_MATERIAL PROVIDED_:

---------------

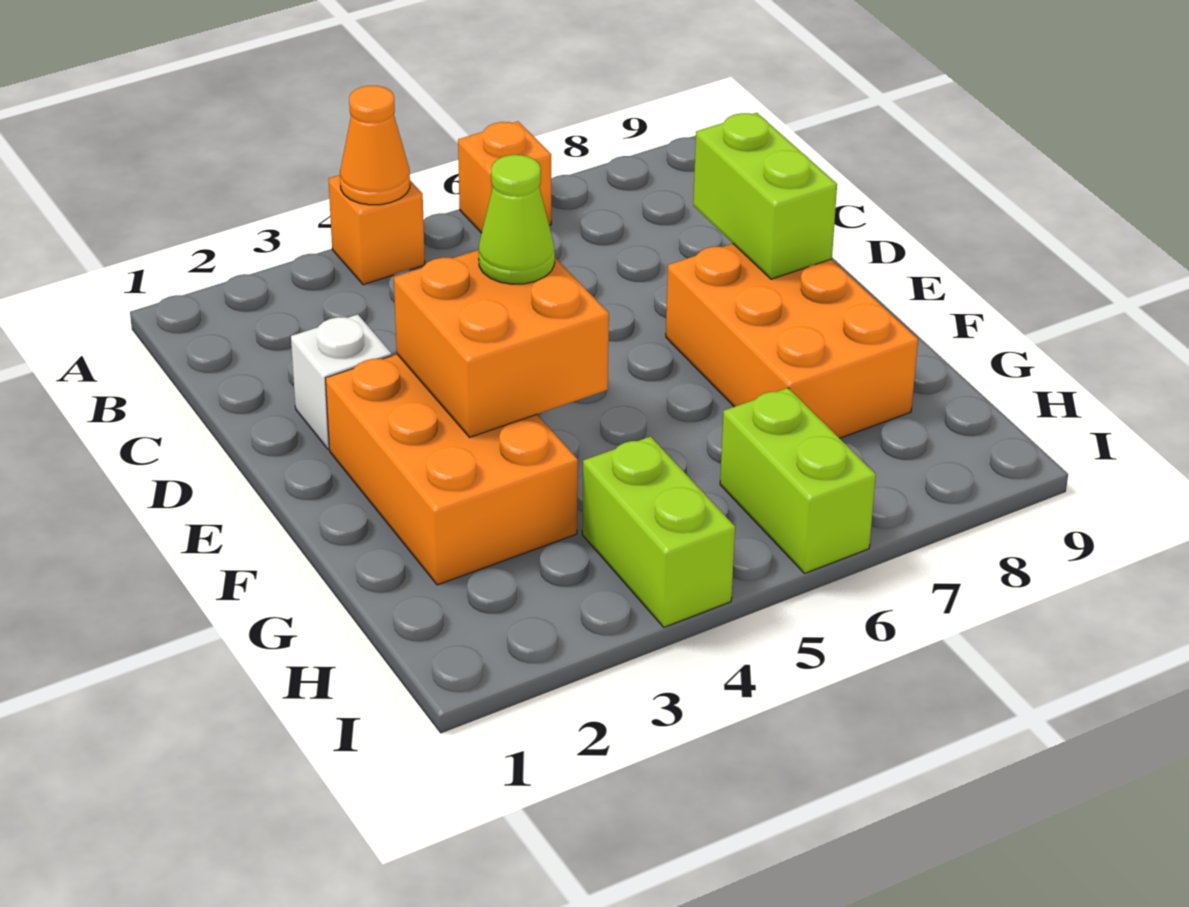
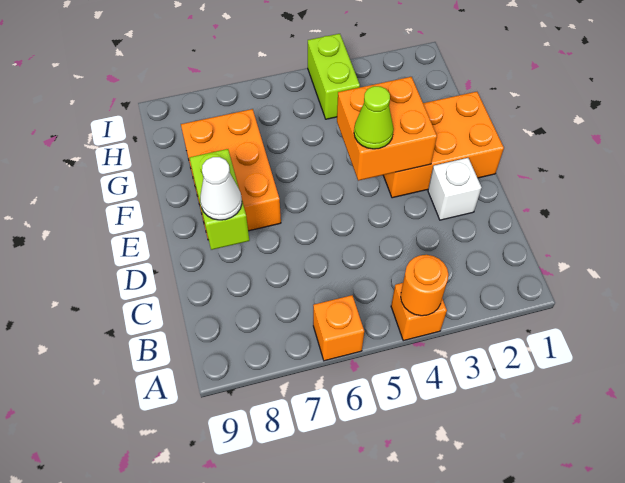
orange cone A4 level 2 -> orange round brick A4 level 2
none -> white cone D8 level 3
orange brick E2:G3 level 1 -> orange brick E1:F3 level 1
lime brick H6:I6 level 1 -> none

---------------

_EXERCISE DETAILS_:
Please output all of the data exactly as given, omitting any images it holds.

_ANSWER FOR THE TASK_:
orange cone A4 level 2 -> orange round brick A4 level 2
none -> white cone D8 level 3
orange brick E2:G3 level 1 -> orange brick E1:F3 level 1
lime brick H6:I6 level 1 -> none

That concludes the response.